* _PROBLEM TO WORK ON_
Please write out all the data that follows exactly, without the pictures.

Records from a data source:
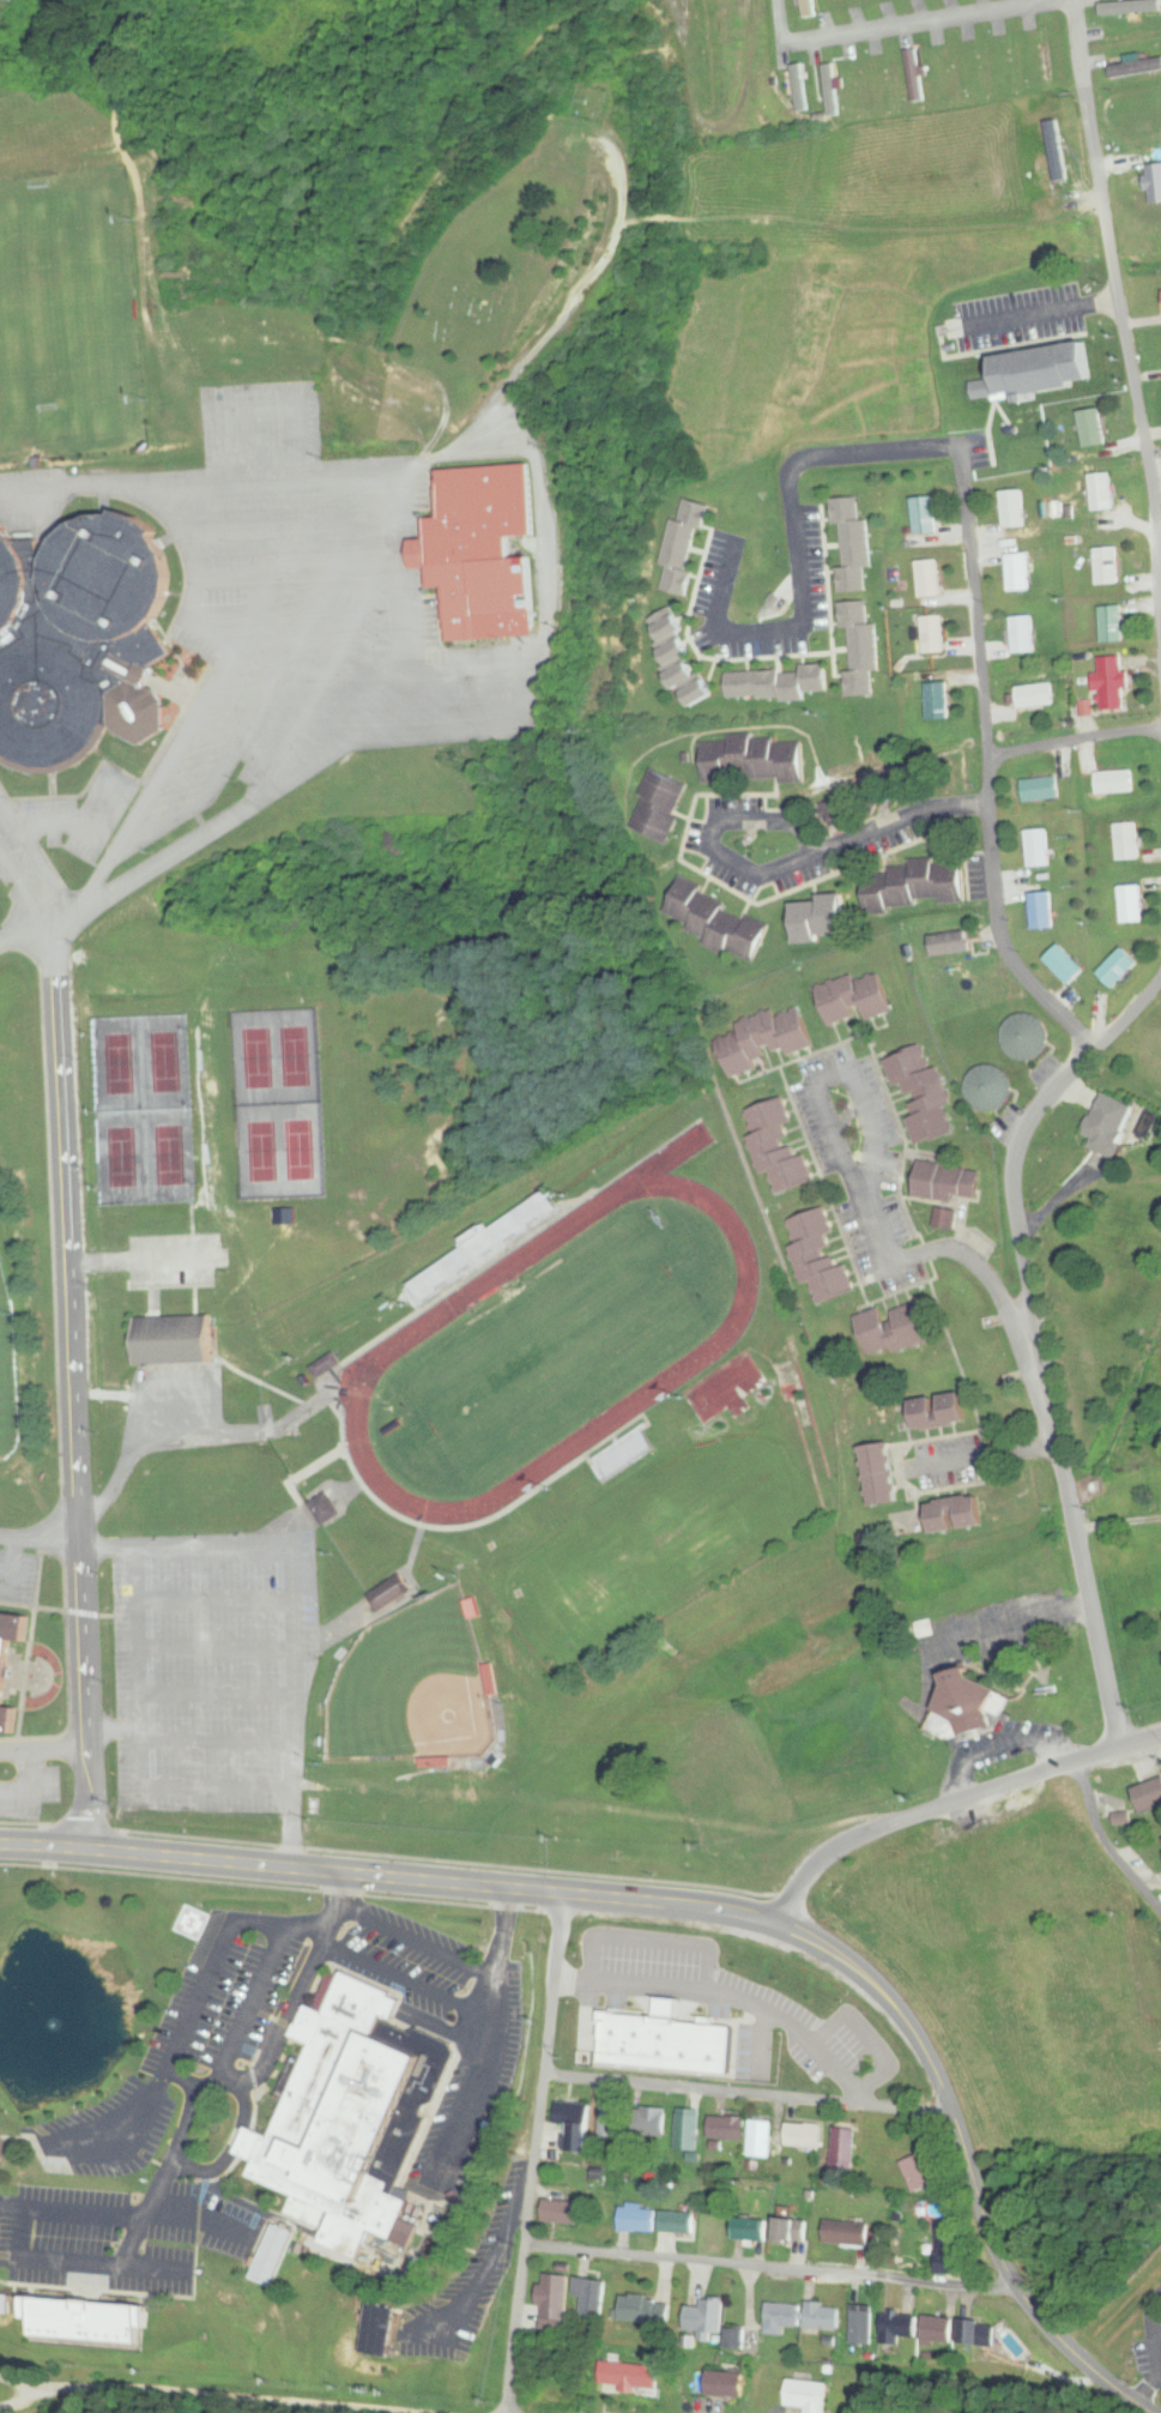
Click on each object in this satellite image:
building: (1131, 7)
building: (807, 8)
road: (921, 25)
road: (776, 33)
building: (1046, 53)
building: (1135, 69)
building: (914, 76)
building: (798, 88)
park: (493, 265)
road: (1117, 298)
park: (58, 320)
road: (547, 339)
building: (1042, 370)
road: (261, 408)
building: (1093, 428)
road: (265, 454)
road: (266, 487)
building: (1102, 492)
building: (1014, 509)
building: (925, 515)
road: (291, 532)
building: (682, 546)
road: (803, 546)
building: (853, 546)
building: (485, 556)
building: (1108, 566)
building: (1019, 573)
building: (111, 577)
building: (929, 579)
road: (236, 581)
building: (12, 584)
road: (271, 586)
building: (41, 599)
building: (1112, 624)
building: (934, 635)
building: (1024, 635)
road: (240, 642)
building: (861, 649)
building: (680, 660)
road: (324, 676)
building: (775, 684)
building: (1114, 684)
building: (1035, 696)
road: (467, 701)
building: (939, 701)
road: (262, 707)
road: (1075, 743)
road: (337, 749)
building: (754, 761)
road: (990, 766)
building: (1115, 782)
building: (1042, 790)
building: (660, 807)
road: (94, 831)
building: (1127, 842)
building: (1038, 849)
road: (37, 853)
road: (784, 865)
building: (916, 885)
road: (26, 891)
building: (1131, 904)
building: (1043, 911)
building: (822, 919)
road: (25, 933)
building: (723, 937)
building: (951, 945)
building: (1067, 965)
building: (1120, 968)
building: (855, 999)
building: (1028, 1037)
building: (766, 1040)
building: (991, 1089)
building: (921, 1101)
park: (143, 1110)
road: (830, 1123)
building: (1112, 1125)
building: (774, 1151)
track: (667, 1161)
building: (948, 1183)
building: (482, 1250)
road: (950, 1256)
road: (146, 1262)
building: (810, 1264)
building: (894, 1330)
road: (1038, 1338)
building: (175, 1343)
track: (552, 1351)
park: (550, 1352)
park: (6, 1359)
stadium: (6, 1384)
road: (178, 1386)
road: (72, 1391)
building: (940, 1413)
road: (136, 1438)
building: (624, 1456)
building: (875, 1476)
building: (324, 1509)
building: (957, 1515)
road: (39, 1542)
road: (108, 1546)
road: (14, 1571)
road: (292, 1591)
building: (391, 1592)
road: (215, 1600)
building: (11, 1629)
road: (216, 1648)
park: (410, 1691)
road: (217, 1694)
building: (966, 1708)
building: (6, 1719)
road: (114, 1730)
road: (142, 1741)
road: (218, 1741)
road: (1000, 1745)
road: (43, 1749)
road: (1080, 1776)
road: (33, 1787)
building: (1147, 1795)
road: (949, 1804)
road: (294, 1829)
road: (1114, 1855)
road: (706, 1909)
helipad: (188, 1922)
building: (189, 1923)
road: (503, 1934)
road: (653, 1940)
road: (419, 1942)
road: (408, 1981)
road: (573, 1982)
road: (737, 1998)
road: (253, 2002)
road: (190, 2018)
fountain: (56, 2022)
road: (870, 2036)
road: (760, 2042)
road: (244, 2079)
road: (186, 2082)
road: (481, 2084)
road: (747, 2094)
road: (861, 2095)
building: (571, 2114)
building: (348, 2116)
building: (650, 2122)
building: (610, 2124)
building: (728, 2128)
building: (688, 2129)
building: (804, 2135)
building: (760, 2139)
building: (846, 2145)
road: (233, 2149)
road: (535, 2154)
building: (918, 2174)
road: (12, 2207)
building: (562, 2212)
road: (86, 2214)
road: (204, 2217)
building: (638, 2220)
building: (677, 2222)
building: (753, 2229)
building: (790, 2229)
building: (850, 2234)
building: (947, 2247)
building: (272, 2255)
road: (81, 2263)
road: (774, 2267)
road: (481, 2282)
building: (591, 2295)
building: (554, 2296)
building: (4, 2305)
building: (646, 2309)
building: (784, 2315)
building: (705, 2317)
building: (823, 2317)
building: (861, 2325)
building: (37, 2329)
building: (897, 2329)
building: (378, 2330)
building: (938, 2330)
building: (733, 2339)
road: (1155, 2354)
building: (630, 2378)
building: (728, 2384)
road: (205, 2395)
building: (807, 2396)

* _WRITTEN SOLUTION_
Click on each object in this satellite image:
building: (1131, 7)
building: (807, 8)
road: (921, 25)
road: (776, 33)
building: (1046, 53)
building: (1135, 69)
building: (914, 76)
building: (798, 88)
park: (493, 265)
road: (1117, 298)
park: (58, 320)
road: (547, 339)
building: (1042, 370)
road: (261, 408)
building: (1093, 428)
road: (265, 454)
road: (266, 487)
building: (1102, 492)
building: (1014, 509)
building: (925, 515)
road: (291, 532)
building: (682, 546)
road: (803, 546)
building: (853, 546)
building: (485, 556)
building: (1108, 566)
building: (1019, 573)
building: (111, 577)
building: (929, 579)
road: (236, 581)
building: (12, 584)
road: (271, 586)
building: (41, 599)
building: (1112, 624)
building: (934, 635)
building: (1024, 635)
road: (240, 642)
building: (861, 649)
building: (680, 660)
road: (324, 676)
building: (775, 684)
building: (1114, 684)
building: (1035, 696)
road: (467, 701)
building: (939, 701)
road: (262, 707)
road: (1075, 743)
road: (337, 749)
building: (754, 761)
road: (990, 766)
building: (1115, 782)
building: (1042, 790)
building: (660, 807)
road: (94, 831)
building: (1127, 842)
building: (1038, 849)
road: (37, 853)
road: (784, 865)
building: (916, 885)
road: (26, 891)
building: (1131, 904)
building: (1043, 911)
building: (822, 919)
road: (25, 933)
building: (723, 937)
building: (951, 945)
building: (1067, 965)
building: (1120, 968)
building: (855, 999)
building: (1028, 1037)
building: (766, 1040)
building: (991, 1089)
building: (921, 1101)
park: (143, 1110)
road: (830, 1123)
building: (1112, 1125)
building: (774, 1151)
track: (667, 1161)
building: (948, 1183)
building: (482, 1250)
road: (950, 1256)
road: (146, 1262)
building: (810, 1264)
building: (894, 1330)
road: (1038, 1338)
building: (175, 1343)
track: (552, 1351)
park: (550, 1352)
park: (6, 1359)
stadium: (6, 1384)
road: (178, 1386)
road: (72, 1391)
building: (940, 1413)
road: (136, 1438)
building: (624, 1456)
building: (875, 1476)
building: (324, 1509)
building: (957, 1515)
road: (39, 1542)
road: (108, 1546)
road: (14, 1571)
road: (292, 1591)
building: (391, 1592)
road: (215, 1600)
building: (11, 1629)
road: (216, 1648)
park: (410, 1691)
road: (217, 1694)
building: (966, 1708)
building: (6, 1719)
road: (114, 1730)
road: (142, 1741)
road: (218, 1741)
road: (1000, 1745)
road: (43, 1749)
road: (1080, 1776)
road: (33, 1787)
building: (1147, 1795)
road: (949, 1804)
road: (294, 1829)
road: (1114, 1855)
road: (706, 1909)
helipad: (188, 1922)
building: (189, 1923)
road: (503, 1934)
road: (653, 1940)
road: (419, 1942)
road: (408, 1981)
road: (573, 1982)
road: (737, 1998)
road: (253, 2002)
road: (190, 2018)
fountain: (56, 2022)
road: (870, 2036)
road: (760, 2042)
road: (244, 2079)
road: (186, 2082)
road: (481, 2084)
road: (747, 2094)
road: (861, 2095)
building: (571, 2114)
building: (348, 2116)
building: (650, 2122)
building: (610, 2124)
building: (728, 2128)
building: (688, 2129)
building: (804, 2135)
building: (760, 2139)
building: (846, 2145)
road: (233, 2149)
road: (535, 2154)
building: (918, 2174)
road: (12, 2207)
building: (562, 2212)
road: (86, 2214)
road: (204, 2217)
building: (638, 2220)
building: (677, 2222)
building: (753, 2229)
building: (790, 2229)
building: (850, 2234)
building: (947, 2247)
building: (272, 2255)
road: (81, 2263)
road: (774, 2267)
road: (481, 2282)
building: (591, 2295)
building: (554, 2296)
building: (4, 2305)
building: (646, 2309)
building: (784, 2315)
building: (705, 2317)
building: (823, 2317)
building: (861, 2325)
building: (37, 2329)
building: (897, 2329)
building: (378, 2330)
building: (938, 2330)
building: (733, 2339)
road: (1155, 2354)
building: (630, 2378)
building: (728, 2384)
road: (205, 2395)
building: (807, 2396)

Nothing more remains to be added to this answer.